**STATED TASK:** Search the entries for the word "image" and pull out each line that has it.

**EXERCISE MATERIALS:**
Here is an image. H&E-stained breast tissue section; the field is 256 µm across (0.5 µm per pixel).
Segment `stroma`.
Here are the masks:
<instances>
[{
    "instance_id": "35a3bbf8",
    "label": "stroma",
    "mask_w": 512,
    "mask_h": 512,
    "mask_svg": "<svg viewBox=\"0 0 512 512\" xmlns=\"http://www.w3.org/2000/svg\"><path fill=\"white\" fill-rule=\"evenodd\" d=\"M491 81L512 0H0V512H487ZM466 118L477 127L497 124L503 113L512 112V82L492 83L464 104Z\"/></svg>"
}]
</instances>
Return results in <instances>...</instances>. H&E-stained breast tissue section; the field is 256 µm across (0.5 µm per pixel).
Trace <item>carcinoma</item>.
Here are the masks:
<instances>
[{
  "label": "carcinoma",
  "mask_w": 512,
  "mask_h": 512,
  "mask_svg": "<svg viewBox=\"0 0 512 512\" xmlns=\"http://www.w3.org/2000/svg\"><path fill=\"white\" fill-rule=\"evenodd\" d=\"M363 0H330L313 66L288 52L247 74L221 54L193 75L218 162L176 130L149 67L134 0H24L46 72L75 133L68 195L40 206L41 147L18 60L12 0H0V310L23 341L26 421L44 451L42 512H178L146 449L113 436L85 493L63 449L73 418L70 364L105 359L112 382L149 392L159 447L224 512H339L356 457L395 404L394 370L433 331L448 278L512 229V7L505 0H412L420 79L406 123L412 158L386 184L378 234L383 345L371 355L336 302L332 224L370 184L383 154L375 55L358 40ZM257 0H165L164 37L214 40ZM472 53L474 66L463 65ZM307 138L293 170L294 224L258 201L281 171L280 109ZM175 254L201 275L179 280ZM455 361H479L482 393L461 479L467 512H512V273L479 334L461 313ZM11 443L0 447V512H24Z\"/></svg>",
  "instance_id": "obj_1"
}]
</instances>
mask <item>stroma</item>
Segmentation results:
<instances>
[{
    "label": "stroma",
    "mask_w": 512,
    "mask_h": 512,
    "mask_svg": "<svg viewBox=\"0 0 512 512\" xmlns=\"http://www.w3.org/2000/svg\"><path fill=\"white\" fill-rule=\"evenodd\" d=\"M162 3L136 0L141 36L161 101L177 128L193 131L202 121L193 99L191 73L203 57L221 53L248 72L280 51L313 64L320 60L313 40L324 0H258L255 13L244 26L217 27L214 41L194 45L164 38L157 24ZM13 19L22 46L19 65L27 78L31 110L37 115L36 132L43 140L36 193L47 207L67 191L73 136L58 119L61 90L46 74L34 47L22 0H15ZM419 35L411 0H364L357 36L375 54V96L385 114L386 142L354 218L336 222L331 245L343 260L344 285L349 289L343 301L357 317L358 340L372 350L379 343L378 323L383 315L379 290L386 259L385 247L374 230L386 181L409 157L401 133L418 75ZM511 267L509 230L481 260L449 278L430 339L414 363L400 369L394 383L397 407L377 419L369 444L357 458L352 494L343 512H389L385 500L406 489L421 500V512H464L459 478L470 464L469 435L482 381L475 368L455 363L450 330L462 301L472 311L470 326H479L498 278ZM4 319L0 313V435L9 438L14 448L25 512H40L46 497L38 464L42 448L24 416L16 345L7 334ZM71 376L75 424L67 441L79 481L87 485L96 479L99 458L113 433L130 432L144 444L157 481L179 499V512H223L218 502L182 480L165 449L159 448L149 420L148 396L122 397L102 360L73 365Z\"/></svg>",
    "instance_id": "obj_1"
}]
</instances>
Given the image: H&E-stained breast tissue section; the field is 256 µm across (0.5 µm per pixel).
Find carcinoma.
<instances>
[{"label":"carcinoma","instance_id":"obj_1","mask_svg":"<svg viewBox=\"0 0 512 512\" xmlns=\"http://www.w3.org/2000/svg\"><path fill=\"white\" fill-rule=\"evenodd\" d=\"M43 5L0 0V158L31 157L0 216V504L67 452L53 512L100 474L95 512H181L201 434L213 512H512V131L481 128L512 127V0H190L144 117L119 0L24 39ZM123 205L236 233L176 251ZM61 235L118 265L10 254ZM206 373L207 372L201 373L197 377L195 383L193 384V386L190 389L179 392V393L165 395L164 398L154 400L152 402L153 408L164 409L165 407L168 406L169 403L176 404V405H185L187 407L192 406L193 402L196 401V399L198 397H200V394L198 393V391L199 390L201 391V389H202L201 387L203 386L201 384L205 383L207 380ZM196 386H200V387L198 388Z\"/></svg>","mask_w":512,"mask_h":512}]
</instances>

**COMPLETE ANSWER:**
Here is an image. H&E-stained breast tissue section; the field is 256 µm across (0.5 µm per pixel).
Given the image: H&E-stained breast tissue section; the field is 256 µm across (0.5 µm per pixel).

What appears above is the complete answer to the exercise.